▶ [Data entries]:
»»

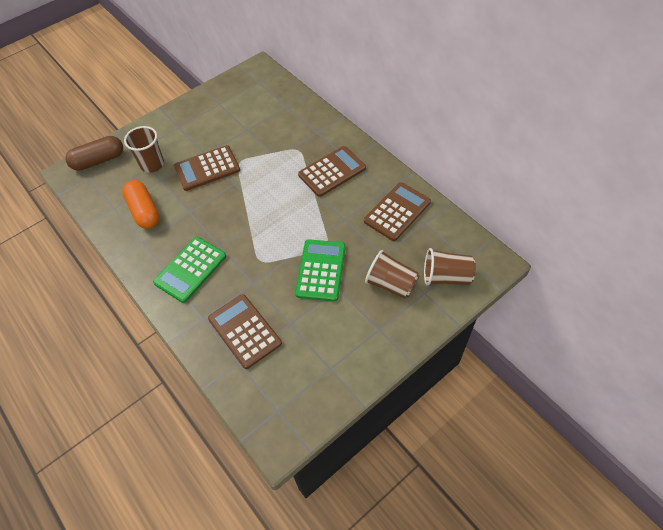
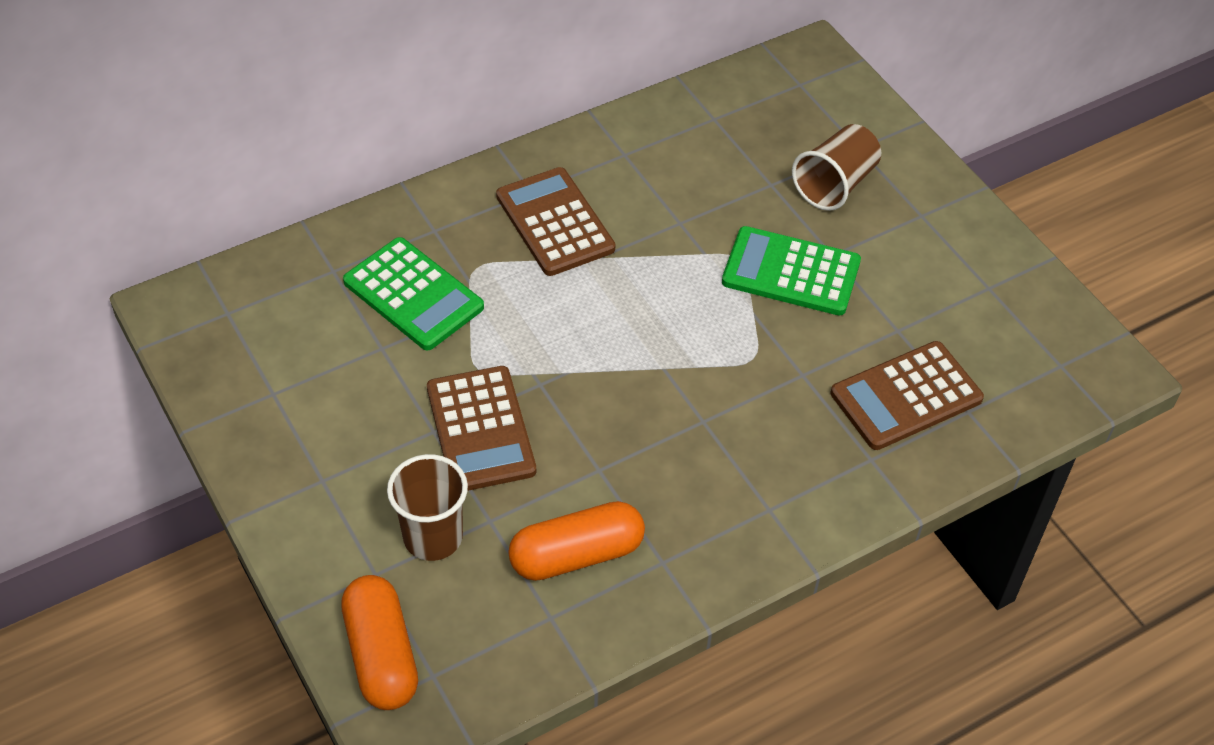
camera: 85 degrees left, 5 degrees down
(99, 161) = (382, 655): brown capsule -> orange capsule
(190, 269) = (754, 474): green calculator -> green calculator (413, 295)
(397, 212) = (680, 148): brown calculator -> none
(446, 277) = (831, 115): brown cup -> none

««

▶ [EXERCISE GOAL]: Read the entries above and find each line holding the word "brown". Copy it out.

▶ [ANSWER AREA]:
(99, 161) = (382, 655): brown capsule -> orange capsule
(397, 212) = (680, 148): brown calculator -> none
(446, 277) = (831, 115): brown cup -> none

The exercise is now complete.